The problem >> Every record below is to be restated word for word, and no picture is to be copied.

Exercise input >>
◇ ◇ ◇ ◇ ◇ ◇ ◇

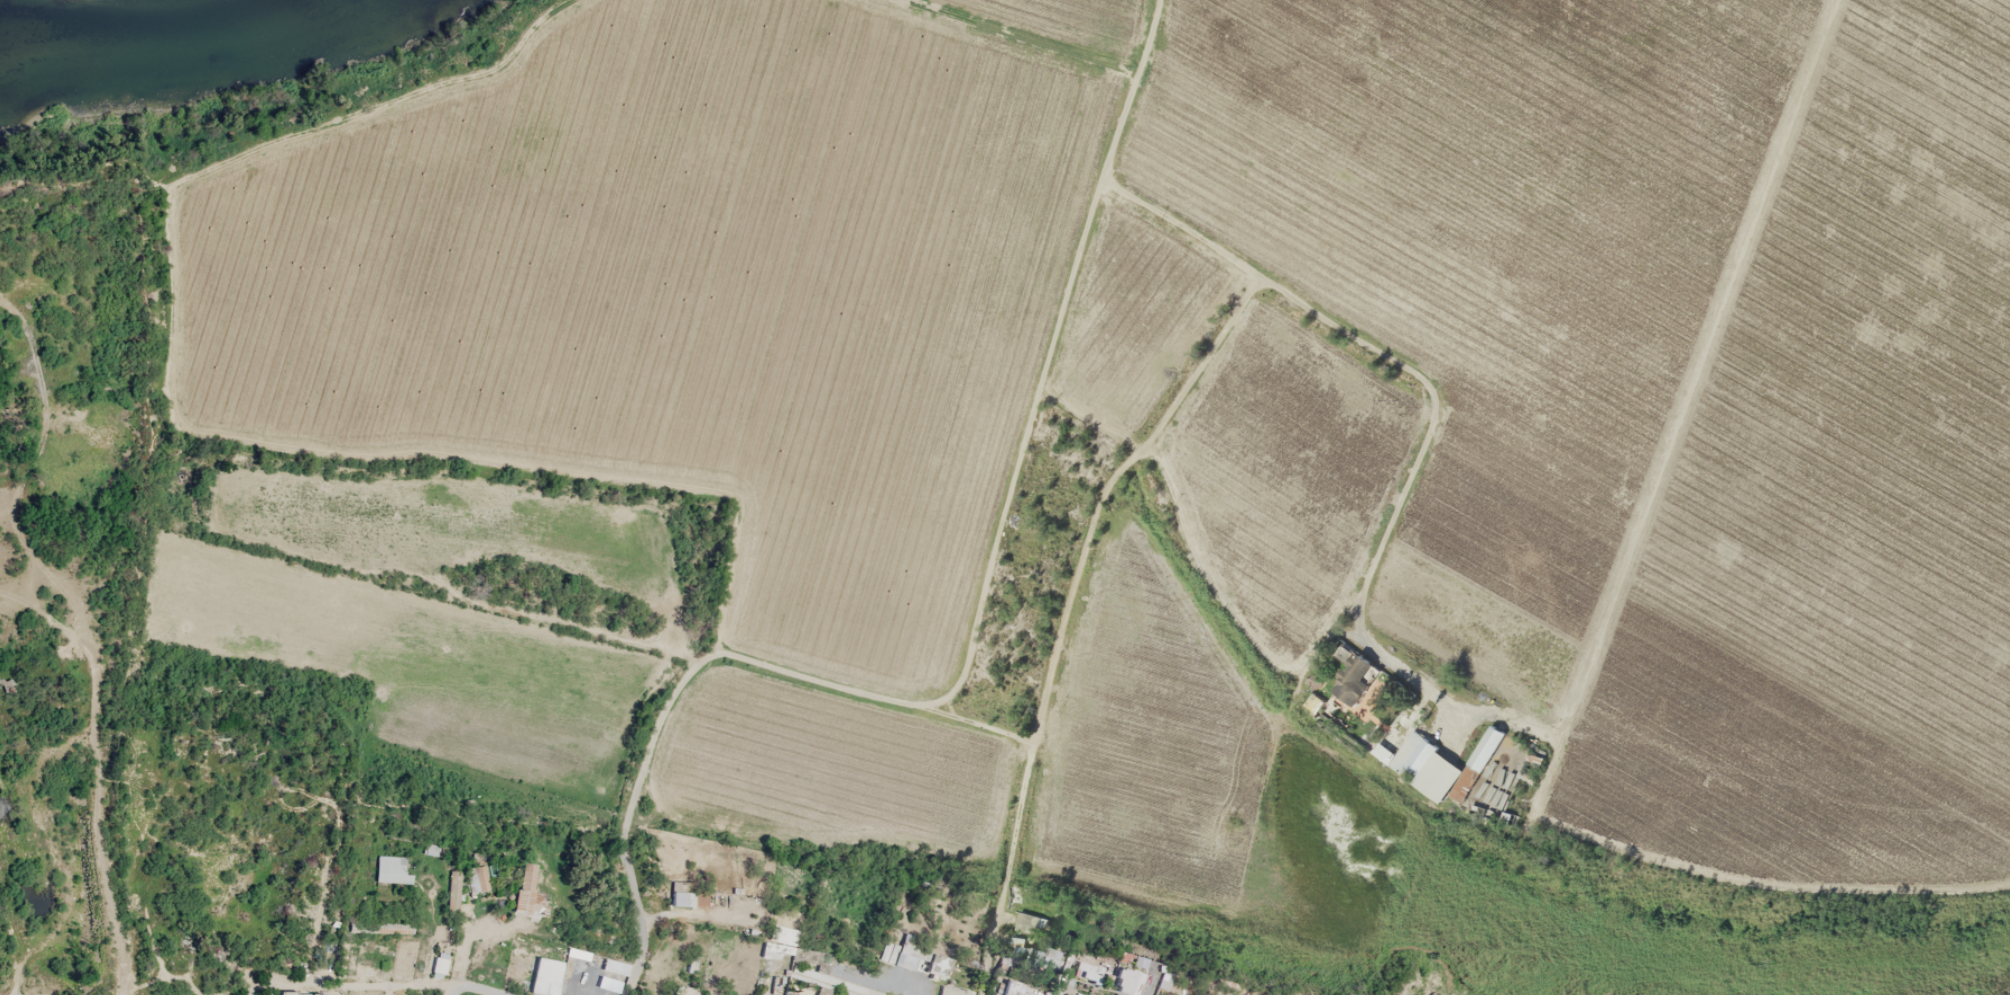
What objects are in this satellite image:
river: (171, 35)
road: (1261, 645)
road: (1049, 678)
road: (874, 696)
road: (629, 815)
road: (92, 823)
building: (517, 888)
building: (448, 892)
road: (692, 916)
building: (392, 928)
road: (986, 956)
road: (1062, 977)
road: (368, 986)
road: (243, 988)
road: (450, 992)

◇ ◇ ◇ ◇ ◇ ◇ ◇

Answer to the exercise >>
What objects are in this satellite image:
river: (171, 35)
road: (1261, 645)
road: (1049, 678)
road: (874, 696)
road: (629, 815)
road: (92, 823)
building: (517, 888)
building: (448, 892)
road: (692, 916)
building: (392, 928)
road: (986, 956)
road: (1062, 977)
road: (368, 986)
road: (243, 988)
road: (450, 992)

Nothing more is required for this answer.